Copy out the data below verbatim.

__________

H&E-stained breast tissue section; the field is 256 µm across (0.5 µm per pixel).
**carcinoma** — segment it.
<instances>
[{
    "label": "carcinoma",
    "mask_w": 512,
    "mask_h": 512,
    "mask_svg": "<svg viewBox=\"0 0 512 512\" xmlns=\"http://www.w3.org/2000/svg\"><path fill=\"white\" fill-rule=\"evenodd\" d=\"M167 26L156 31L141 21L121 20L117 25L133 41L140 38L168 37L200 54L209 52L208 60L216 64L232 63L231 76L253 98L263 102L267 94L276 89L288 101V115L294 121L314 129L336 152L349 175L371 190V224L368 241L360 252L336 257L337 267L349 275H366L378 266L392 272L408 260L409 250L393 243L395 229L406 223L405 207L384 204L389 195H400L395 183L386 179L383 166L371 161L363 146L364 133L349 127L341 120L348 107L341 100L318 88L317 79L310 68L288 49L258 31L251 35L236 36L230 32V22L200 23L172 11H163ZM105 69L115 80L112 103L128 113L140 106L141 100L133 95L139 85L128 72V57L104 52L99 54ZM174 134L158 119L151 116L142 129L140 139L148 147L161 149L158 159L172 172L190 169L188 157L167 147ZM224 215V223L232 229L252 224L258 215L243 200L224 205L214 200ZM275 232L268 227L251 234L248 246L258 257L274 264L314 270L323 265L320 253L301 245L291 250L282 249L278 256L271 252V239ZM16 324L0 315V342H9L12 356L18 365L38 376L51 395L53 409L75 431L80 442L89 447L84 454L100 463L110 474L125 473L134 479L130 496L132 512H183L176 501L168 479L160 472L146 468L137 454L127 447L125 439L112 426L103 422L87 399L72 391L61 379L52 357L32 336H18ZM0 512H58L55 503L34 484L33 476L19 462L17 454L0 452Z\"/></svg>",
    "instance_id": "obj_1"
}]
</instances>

__________

» ANSWER TO THIS EXERCISE:
H&E-stained breast tissue section; the field is 256 µm across (0.5 µm per pixel).
**carcinoma** — segment it.
<instances>
[{
    "label": "carcinoma",
    "mask_w": 512,
    "mask_h": 512,
    "mask_svg": "<svg viewBox=\"0 0 512 512\" xmlns=\"http://www.w3.org/2000/svg\"><path fill=\"white\" fill-rule=\"evenodd\" d=\"M167 26L156 31L141 21L121 20L117 25L133 41L140 38L168 37L200 54L209 52L208 60L216 64L232 63L231 76L253 98L263 102L267 94L276 89L288 101V115L294 121L314 129L336 152L349 175L371 190V224L368 241L360 252L336 257L337 267L349 275H366L378 266L392 272L408 260L409 250L393 243L395 229L406 223L405 207L384 204L389 195H400L395 183L386 179L383 166L371 161L363 146L364 133L349 127L341 120L348 107L341 100L318 88L317 79L310 68L288 49L258 31L251 35L236 36L230 32V22L200 23L172 11H163ZM105 69L115 80L112 103L128 113L140 106L141 100L133 95L139 85L128 72V57L104 52L99 54ZM174 134L158 119L151 116L142 129L140 139L148 147L161 149L158 159L172 172L190 169L188 157L167 147ZM224 215V223L232 229L252 224L258 215L243 200L224 205L214 200ZM275 232L268 227L251 234L248 246L258 257L274 264L314 270L323 265L320 253L301 245L291 250L282 249L278 256L271 252V239ZM16 324L0 315V342H9L12 356L18 365L38 376L51 395L53 409L75 431L80 442L89 447L84 454L100 463L110 474L125 473L134 479L130 496L132 512H183L176 501L168 479L160 472L146 468L137 454L127 447L125 439L112 426L103 422L87 399L72 391L61 379L52 357L32 336H18ZM0 512H58L55 503L34 484L33 476L19 462L17 454L0 452Z\"/></svg>",
    "instance_id": "obj_1"
}]
</instances>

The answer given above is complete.